Exercise input:
┌────────

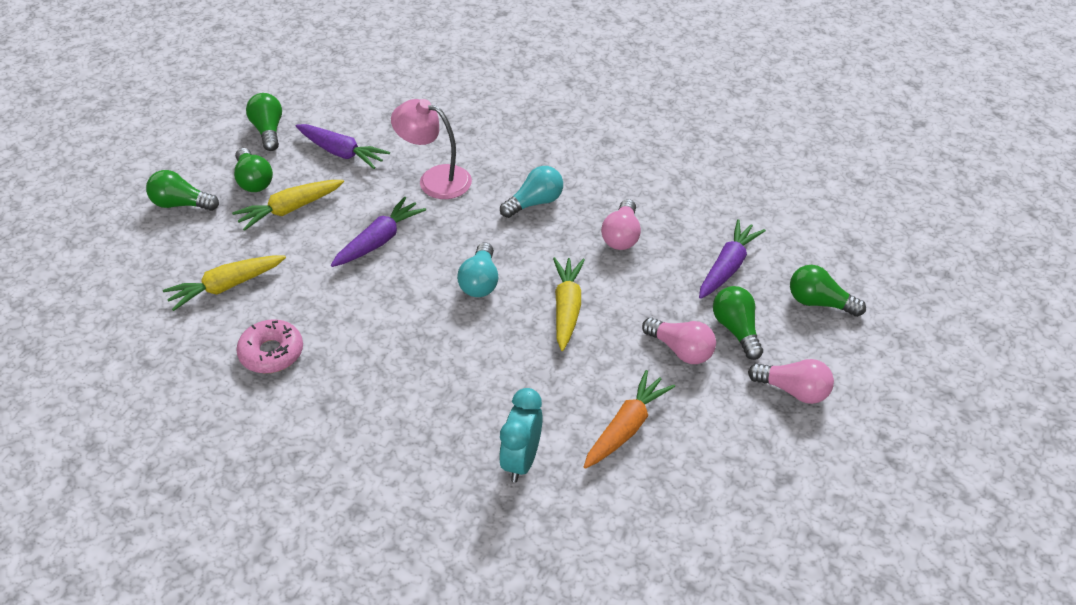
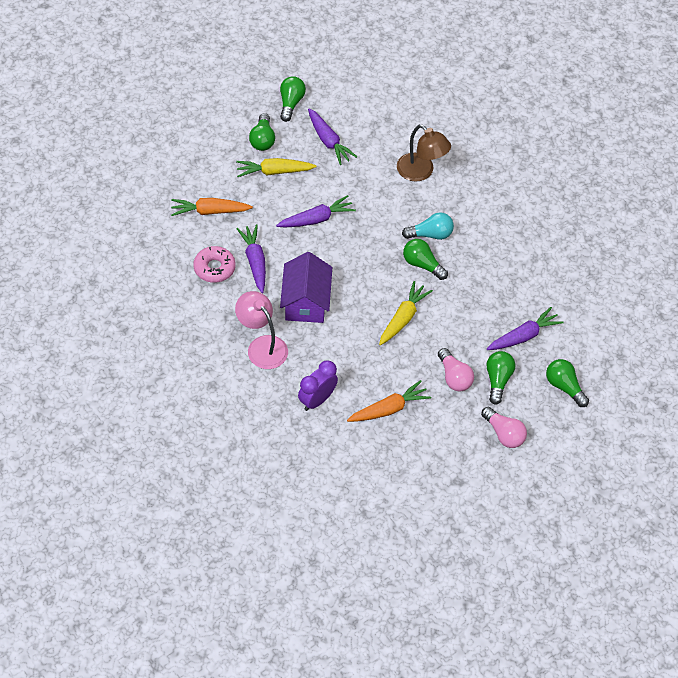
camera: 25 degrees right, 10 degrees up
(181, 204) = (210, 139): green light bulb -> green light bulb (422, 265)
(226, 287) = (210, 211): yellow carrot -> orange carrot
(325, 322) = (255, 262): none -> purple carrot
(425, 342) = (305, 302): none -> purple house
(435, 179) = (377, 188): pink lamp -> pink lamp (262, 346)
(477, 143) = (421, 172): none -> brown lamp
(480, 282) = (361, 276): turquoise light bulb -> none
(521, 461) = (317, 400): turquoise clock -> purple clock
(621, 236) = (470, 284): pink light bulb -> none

└────────

Retype all of the listing word for word and skip the pictures.

Completed exercise:
camera: 25 degrees right, 10 degrees up
(181, 204) = (210, 139): green light bulb -> green light bulb (422, 265)
(226, 287) = (210, 211): yellow carrot -> orange carrot
(325, 322) = (255, 262): none -> purple carrot
(425, 342) = (305, 302): none -> purple house
(435, 179) = (377, 188): pink lamp -> pink lamp (262, 346)
(477, 143) = (421, 172): none -> brown lamp
(480, 282) = (361, 276): turquoise light bulb -> none
(521, 461) = (317, 400): turquoise clock -> purple clock
(621, 236) = (470, 284): pink light bulb -> none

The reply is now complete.